▶ Problem to work on
Reproduce the rows below word for word. Begin at the line that contains "at (642, 945)." and stop after the last row, keeping both of those lines.

Rows for finding displayed items:
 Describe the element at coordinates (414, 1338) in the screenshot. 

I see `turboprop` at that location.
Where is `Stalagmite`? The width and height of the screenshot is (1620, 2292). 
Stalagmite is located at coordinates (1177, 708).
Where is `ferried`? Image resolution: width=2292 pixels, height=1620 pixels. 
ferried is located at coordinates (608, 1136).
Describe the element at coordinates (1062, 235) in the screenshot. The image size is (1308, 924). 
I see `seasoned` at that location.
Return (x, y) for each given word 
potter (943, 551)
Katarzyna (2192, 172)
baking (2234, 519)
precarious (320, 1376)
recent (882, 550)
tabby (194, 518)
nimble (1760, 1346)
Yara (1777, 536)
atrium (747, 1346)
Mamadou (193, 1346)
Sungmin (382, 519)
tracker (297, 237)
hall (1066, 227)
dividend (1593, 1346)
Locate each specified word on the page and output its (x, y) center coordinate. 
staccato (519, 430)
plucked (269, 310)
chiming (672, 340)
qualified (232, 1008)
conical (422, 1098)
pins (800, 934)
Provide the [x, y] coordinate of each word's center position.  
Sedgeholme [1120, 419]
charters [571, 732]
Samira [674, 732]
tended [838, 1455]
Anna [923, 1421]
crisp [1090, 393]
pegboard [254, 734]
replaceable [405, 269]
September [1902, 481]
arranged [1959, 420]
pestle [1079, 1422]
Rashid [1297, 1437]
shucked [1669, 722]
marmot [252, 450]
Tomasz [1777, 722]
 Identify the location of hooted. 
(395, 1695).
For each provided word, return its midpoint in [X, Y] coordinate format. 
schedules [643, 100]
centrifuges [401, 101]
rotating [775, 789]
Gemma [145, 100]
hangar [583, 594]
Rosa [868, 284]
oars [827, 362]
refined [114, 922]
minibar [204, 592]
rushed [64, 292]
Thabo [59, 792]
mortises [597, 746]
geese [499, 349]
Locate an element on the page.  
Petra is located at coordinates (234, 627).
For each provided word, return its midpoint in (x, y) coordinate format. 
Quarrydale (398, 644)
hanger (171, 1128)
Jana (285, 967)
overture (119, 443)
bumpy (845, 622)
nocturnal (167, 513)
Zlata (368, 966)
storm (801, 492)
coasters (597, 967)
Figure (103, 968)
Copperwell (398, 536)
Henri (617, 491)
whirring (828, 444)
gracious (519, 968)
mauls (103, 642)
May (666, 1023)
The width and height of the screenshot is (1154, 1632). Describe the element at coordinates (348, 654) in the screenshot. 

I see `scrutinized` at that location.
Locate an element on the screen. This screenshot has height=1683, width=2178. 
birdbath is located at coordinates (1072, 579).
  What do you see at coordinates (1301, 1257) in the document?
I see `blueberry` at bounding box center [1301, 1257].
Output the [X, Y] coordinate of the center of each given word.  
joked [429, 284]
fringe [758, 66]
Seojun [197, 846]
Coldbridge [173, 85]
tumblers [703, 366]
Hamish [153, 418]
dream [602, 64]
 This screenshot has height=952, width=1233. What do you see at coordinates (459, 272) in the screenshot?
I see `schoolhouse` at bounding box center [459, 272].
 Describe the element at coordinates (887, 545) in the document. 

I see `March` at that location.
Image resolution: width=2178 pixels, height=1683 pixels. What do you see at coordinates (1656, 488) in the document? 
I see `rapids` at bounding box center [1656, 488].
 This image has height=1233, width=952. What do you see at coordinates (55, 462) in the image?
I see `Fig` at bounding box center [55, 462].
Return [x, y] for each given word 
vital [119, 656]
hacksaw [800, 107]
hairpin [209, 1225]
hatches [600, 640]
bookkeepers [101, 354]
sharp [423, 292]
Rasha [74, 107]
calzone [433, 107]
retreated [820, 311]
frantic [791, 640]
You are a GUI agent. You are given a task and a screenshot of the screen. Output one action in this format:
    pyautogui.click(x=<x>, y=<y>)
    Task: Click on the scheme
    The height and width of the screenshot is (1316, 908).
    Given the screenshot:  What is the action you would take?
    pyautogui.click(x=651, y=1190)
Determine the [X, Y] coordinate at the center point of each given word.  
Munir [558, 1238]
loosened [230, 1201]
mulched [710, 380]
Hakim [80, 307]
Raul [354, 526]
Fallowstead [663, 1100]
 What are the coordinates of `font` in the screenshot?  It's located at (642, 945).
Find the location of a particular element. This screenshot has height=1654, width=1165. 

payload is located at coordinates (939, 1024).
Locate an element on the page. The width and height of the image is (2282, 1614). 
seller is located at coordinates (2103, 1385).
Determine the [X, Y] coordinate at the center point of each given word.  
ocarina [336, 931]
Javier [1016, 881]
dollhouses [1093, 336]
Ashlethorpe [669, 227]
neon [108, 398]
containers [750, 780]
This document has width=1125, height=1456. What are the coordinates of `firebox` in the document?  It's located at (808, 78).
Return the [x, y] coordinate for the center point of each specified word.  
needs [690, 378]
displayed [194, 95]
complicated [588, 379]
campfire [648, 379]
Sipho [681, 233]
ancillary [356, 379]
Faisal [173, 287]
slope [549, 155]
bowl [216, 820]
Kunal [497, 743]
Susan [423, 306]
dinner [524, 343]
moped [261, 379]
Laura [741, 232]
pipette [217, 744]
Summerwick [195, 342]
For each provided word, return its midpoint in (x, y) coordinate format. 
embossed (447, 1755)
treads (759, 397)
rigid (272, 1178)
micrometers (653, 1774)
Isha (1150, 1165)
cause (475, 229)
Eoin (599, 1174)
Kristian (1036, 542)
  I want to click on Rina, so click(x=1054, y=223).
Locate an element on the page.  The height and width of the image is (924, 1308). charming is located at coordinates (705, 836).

▶ Solution for this task
 What are the coordinates of `font` in the screenshot?  It's located at (642, 945).
Find the location of a particular element. This screenshot has height=1654, width=1165. 

payload is located at coordinates (939, 1024).
Locate an element on the page. The width and height of the image is (2282, 1614). 
seller is located at coordinates (2103, 1385).
Determine the [X, Y] coordinate at the center point of each given word.  
ocarina [336, 931]
Javier [1016, 881]
dollhouses [1093, 336]
Ashlethorpe [669, 227]
neon [108, 398]
containers [750, 780]
This document has width=1125, height=1456. What are the coordinates of `firebox` in the document?  It's located at (808, 78).
Return the [x, y] coordinate for the center point of each specified word.  
needs [690, 378]
displayed [194, 95]
complicated [588, 379]
campfire [648, 379]
Sipho [681, 233]
ancillary [356, 379]
Faisal [173, 287]
slope [549, 155]
bowl [216, 820]
Kunal [497, 743]
Susan [423, 306]
dinner [524, 343]
moped [261, 379]
Laura [741, 232]
pipette [217, 744]
Summerwick [195, 342]
For each provided word, return its midpoint in (x, y) coordinate format. 
embossed (447, 1755)
treads (759, 397)
rigid (272, 1178)
micrometers (653, 1774)
Isha (1150, 1165)
cause (475, 229)
Eoin (599, 1174)
Kristian (1036, 542)
  I want to click on Rina, so click(x=1054, y=223).
Locate an element on the page.  The height and width of the image is (924, 1308). charming is located at coordinates (705, 836).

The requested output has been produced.